DATA RECORDS:
^^^^

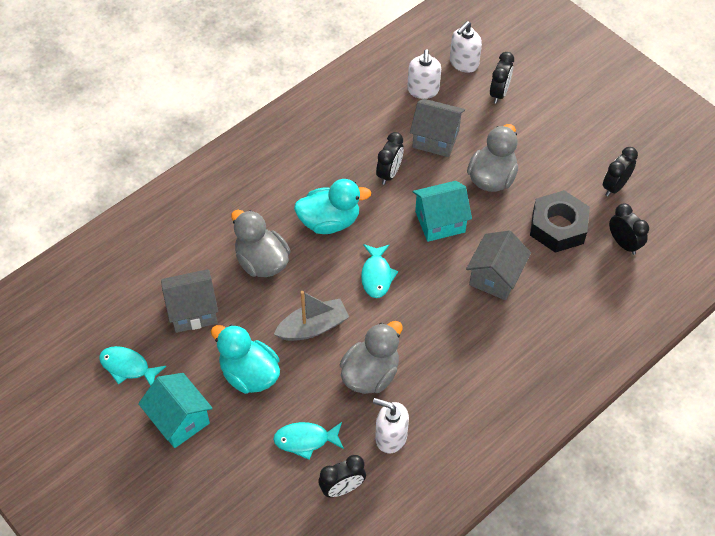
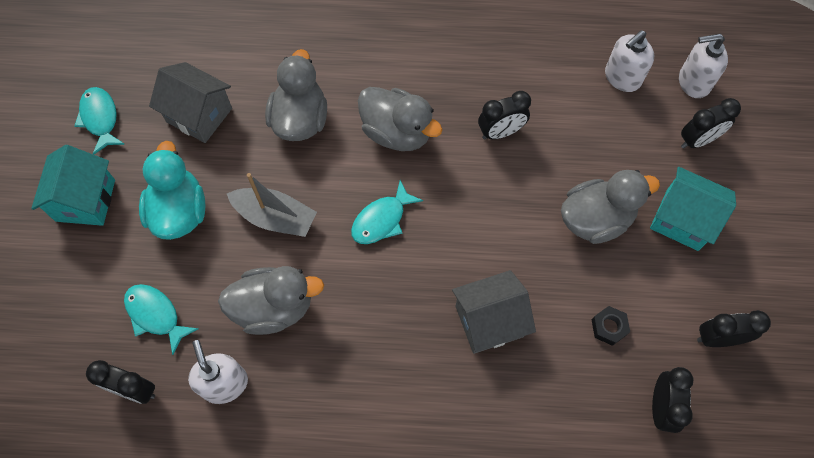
camera: 45 degrees right, 10 degrees up
turquoise duck [294,179,371,234] -> grey duck [358,87,443,151]
grey house [410,99,465,157] -> none
turquoise house [413,181,472,242] -> turquoise house moved to [650,167,736,251]
black nut [530,190,590,253] -> black nut [592,306,630,346], size x0.45

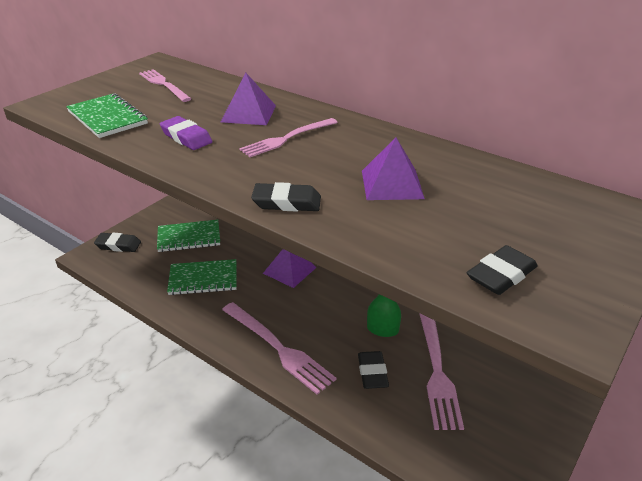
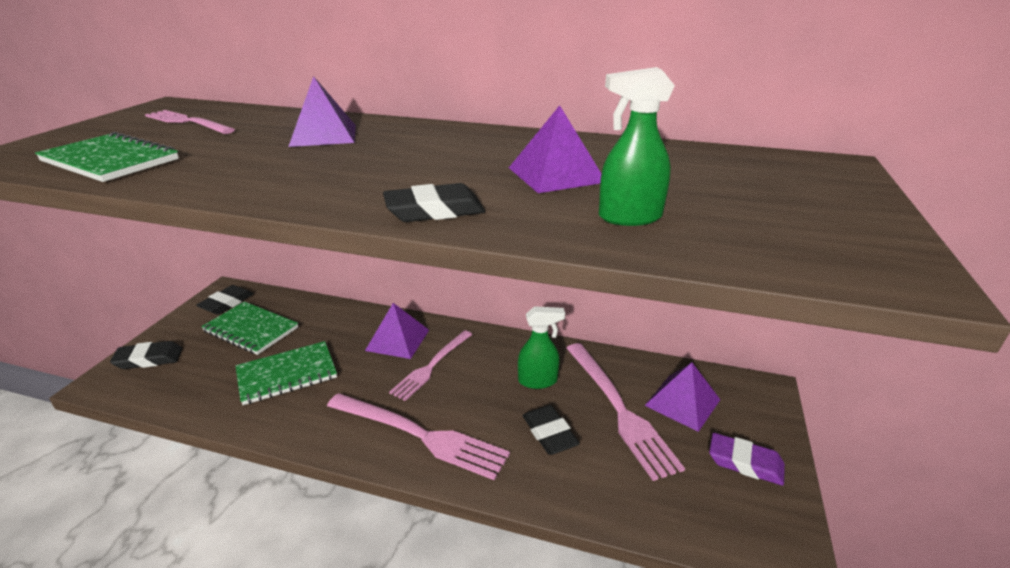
camera: 20 degrees left, 5 degrees down
green notebook [157,220,220,252] -> green notebook turned 60 degrees clockwise [201,301,298,355]
purple eraser [160,116,213,150] -> purple eraser moved to [709,433,785,486]
pink fork [239,118,338,157] -> pink fork moved to [389,330,473,401]
black eraser [467,245,538,295] -> black eraser moved to [196,285,253,315]
none -> green spray bottle [599,67,675,226]
none -> purple pyramid [644,362,720,432]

^^^^

WORK TO BE COMPLETED: Images are to be omitted; repeat the remaining data above exactly.

ANSWER AREA:
camera: 45 degrees right, 10 degrees up
turquoise duck [294,179,371,234] -> grey duck [358,87,443,151]
grey house [410,99,465,157] -> none
turquoise house [413,181,472,242] -> turquoise house moved to [650,167,736,251]
black nut [530,190,590,253] -> black nut [592,306,630,346], size x0.45

camera: 20 degrees left, 5 degrees down
green notebook [157,220,220,252] -> green notebook turned 60 degrees clockwise [201,301,298,355]
purple eraser [160,116,213,150] -> purple eraser moved to [709,433,785,486]
pink fork [239,118,338,157] -> pink fork moved to [389,330,473,401]
black eraser [467,245,538,295] -> black eraser moved to [196,285,253,315]
none -> green spray bottle [599,67,675,226]
none -> purple pyramid [644,362,720,432]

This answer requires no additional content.